§ **SUPPLIED DATA**
━━━━━━━━━━

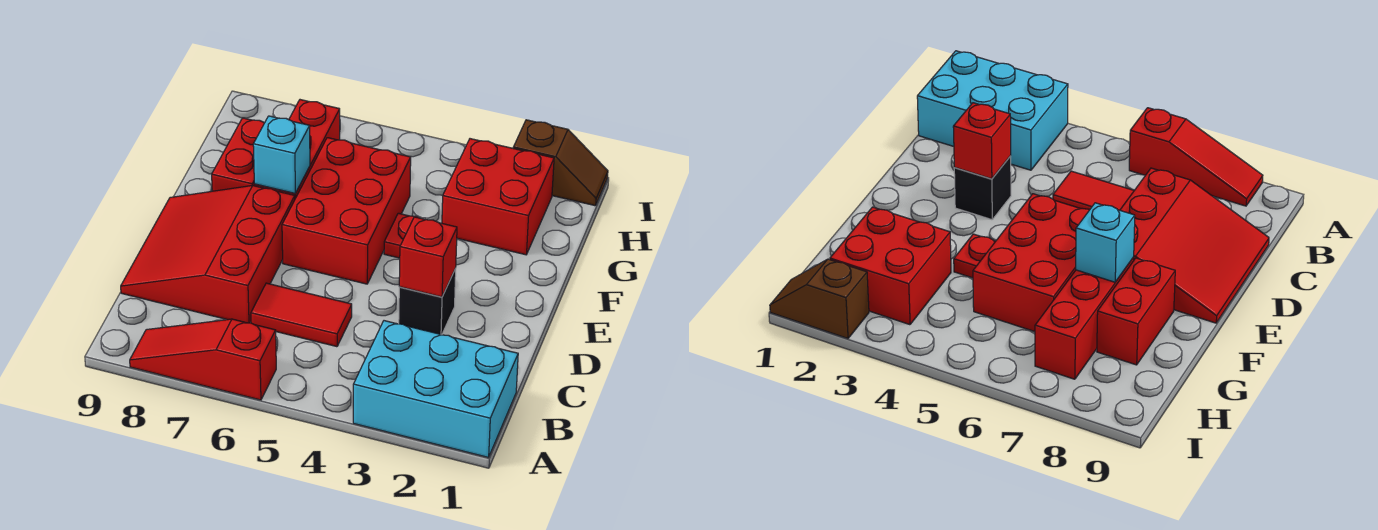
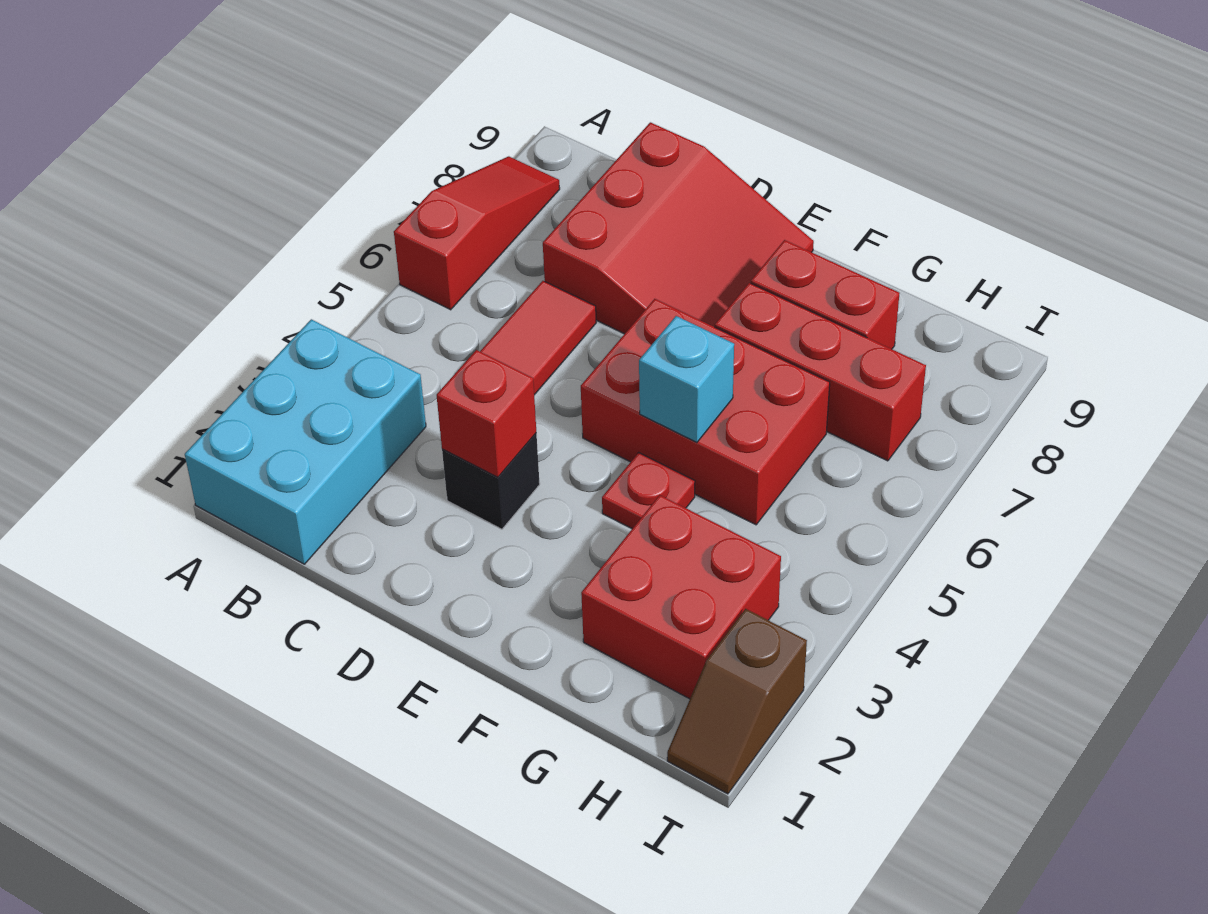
red 3x3 slope [121,186,295,323] -> red 3x3 slope turned to [543,122,814,334]
cyan 1x1 brick [253,116,310,193] -> cyan 1x1 brick moved to [639,316,734,442]

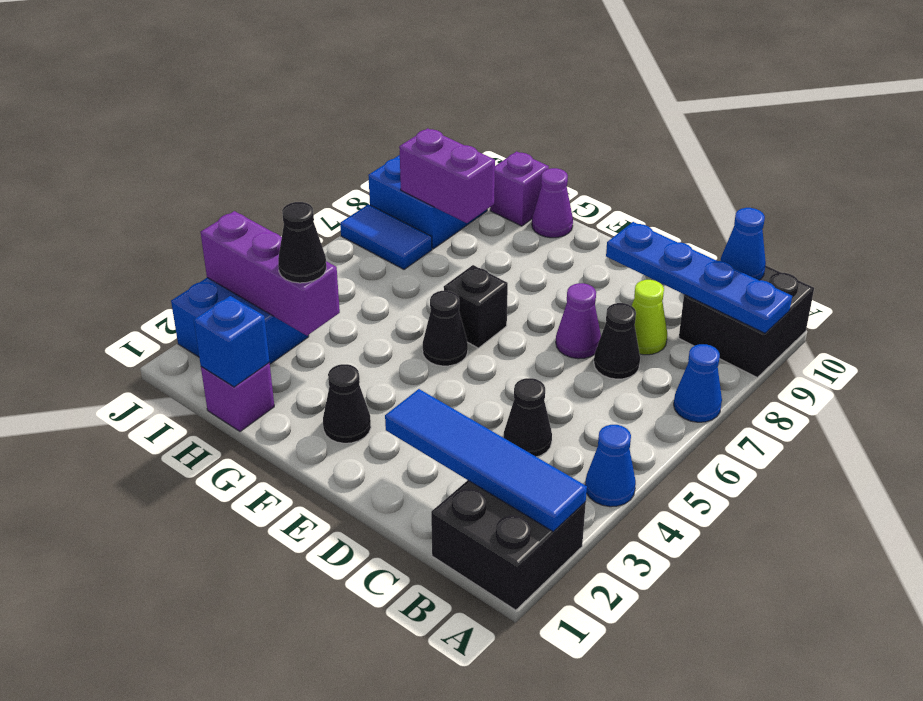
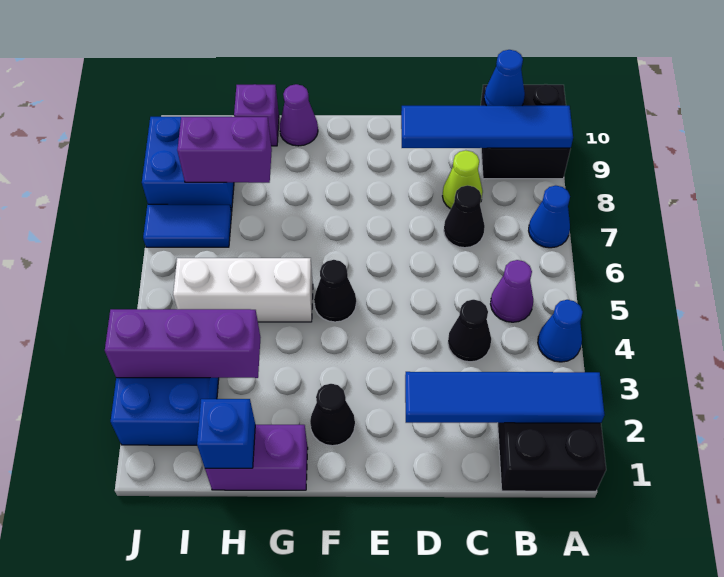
blue 1x4 plate [606,222,792,333] -> blue 1x4 tile [401,106,573,148]
purple 1x1 cone [556,283,601,359] -> purple 1x1 cone moved to [491,260,533,322]
black 1x1 brick [444,265,508,348] -> none
none -> white 1x3 brick [173,258,313,322]
purple 1x1 brick [201,363,274,432] -> purple 1x2 brick [205,425,308,490]
black 1x1 cone [278,202,326,283] -> none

━━━━━━━━━━

§ **WHAT NEEDS TO BE DONE**
Look through the listing, and copy each line in which the string "cone" turns up.

§ **EXERCISE SOLUTION**
purple 1x1 cone [556,283,601,359] -> purple 1x1 cone moved to [491,260,533,322]
black 1x1 cone [278,202,326,283] -> none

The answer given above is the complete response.